# Exercise goal:
Copy nothing from the entries below except the lines from the one containing "R4: 22k (SIG12, VS) -> 47k (SIG12, VS)" through the one containing "U3 pin CLK: N30 -> N10", and copy those exactly.

Itemized modification records
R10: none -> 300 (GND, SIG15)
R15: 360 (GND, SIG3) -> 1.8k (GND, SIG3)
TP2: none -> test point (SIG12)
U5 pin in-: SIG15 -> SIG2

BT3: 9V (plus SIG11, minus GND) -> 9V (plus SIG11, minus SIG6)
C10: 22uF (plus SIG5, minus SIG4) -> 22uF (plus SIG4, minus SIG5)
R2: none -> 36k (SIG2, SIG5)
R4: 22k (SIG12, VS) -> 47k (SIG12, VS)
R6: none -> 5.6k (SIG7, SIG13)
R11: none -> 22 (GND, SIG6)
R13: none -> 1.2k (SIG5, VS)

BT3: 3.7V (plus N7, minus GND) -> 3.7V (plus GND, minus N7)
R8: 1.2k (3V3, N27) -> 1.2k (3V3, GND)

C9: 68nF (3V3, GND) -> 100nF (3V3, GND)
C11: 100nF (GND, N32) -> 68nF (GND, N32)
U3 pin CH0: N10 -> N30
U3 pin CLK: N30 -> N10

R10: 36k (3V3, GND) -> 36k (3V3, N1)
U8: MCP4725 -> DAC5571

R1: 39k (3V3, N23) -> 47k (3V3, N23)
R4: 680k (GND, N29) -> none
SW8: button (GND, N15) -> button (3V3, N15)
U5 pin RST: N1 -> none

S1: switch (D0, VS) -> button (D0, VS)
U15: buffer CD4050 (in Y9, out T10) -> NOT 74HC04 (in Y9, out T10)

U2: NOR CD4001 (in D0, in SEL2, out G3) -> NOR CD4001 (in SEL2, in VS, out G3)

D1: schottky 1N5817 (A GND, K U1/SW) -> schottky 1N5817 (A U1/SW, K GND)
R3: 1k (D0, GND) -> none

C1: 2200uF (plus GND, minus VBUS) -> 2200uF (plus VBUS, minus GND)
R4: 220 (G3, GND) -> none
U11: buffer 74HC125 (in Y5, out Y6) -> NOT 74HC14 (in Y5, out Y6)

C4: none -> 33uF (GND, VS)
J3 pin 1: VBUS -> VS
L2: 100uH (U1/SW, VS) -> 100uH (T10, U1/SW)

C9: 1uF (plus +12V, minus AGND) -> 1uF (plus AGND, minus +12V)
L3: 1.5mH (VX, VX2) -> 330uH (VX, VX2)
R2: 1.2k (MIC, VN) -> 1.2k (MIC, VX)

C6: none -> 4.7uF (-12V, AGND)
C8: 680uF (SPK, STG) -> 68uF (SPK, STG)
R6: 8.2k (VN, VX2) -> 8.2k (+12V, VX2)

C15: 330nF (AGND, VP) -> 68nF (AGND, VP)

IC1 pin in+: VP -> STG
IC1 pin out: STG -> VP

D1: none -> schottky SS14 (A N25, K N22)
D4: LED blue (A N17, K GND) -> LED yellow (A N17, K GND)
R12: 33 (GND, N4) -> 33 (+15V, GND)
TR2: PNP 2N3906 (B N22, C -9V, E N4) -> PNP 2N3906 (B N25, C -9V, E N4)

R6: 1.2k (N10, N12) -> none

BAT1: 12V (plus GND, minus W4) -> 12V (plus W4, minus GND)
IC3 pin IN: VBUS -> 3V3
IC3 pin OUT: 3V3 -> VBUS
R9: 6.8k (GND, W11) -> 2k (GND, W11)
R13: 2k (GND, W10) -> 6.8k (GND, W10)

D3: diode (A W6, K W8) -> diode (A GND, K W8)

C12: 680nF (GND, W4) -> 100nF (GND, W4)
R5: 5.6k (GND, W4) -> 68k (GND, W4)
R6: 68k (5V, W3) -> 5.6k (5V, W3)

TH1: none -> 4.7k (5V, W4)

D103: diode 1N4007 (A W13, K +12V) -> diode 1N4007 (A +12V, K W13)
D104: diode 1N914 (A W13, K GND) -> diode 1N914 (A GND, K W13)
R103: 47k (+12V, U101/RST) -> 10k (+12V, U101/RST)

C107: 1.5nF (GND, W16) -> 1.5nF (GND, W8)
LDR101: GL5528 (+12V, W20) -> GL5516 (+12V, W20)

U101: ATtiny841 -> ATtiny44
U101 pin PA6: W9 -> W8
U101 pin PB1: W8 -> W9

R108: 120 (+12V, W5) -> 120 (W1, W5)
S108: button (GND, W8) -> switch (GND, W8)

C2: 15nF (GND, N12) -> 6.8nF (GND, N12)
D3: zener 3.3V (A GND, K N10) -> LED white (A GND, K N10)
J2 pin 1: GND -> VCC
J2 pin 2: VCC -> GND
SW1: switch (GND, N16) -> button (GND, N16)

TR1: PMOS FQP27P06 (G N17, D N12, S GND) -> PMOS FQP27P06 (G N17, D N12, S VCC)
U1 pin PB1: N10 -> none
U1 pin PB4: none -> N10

# Response to the exercise:
R4: 22k (SIG12, VS) -> 47k (SIG12, VS)
R6: none -> 5.6k (SIG7, SIG13)
R11: none -> 22 (GND, SIG6)
R13: none -> 1.2k (SIG5, VS)

BT3: 3.7V (plus N7, minus GND) -> 3.7V (plus GND, minus N7)
R8: 1.2k (3V3, N27) -> 1.2k (3V3, GND)

C9: 68nF (3V3, GND) -> 100nF (3V3, GND)
C11: 100nF (GND, N32) -> 68nF (GND, N32)
U3 pin CH0: N10 -> N30
U3 pin CLK: N30 -> N10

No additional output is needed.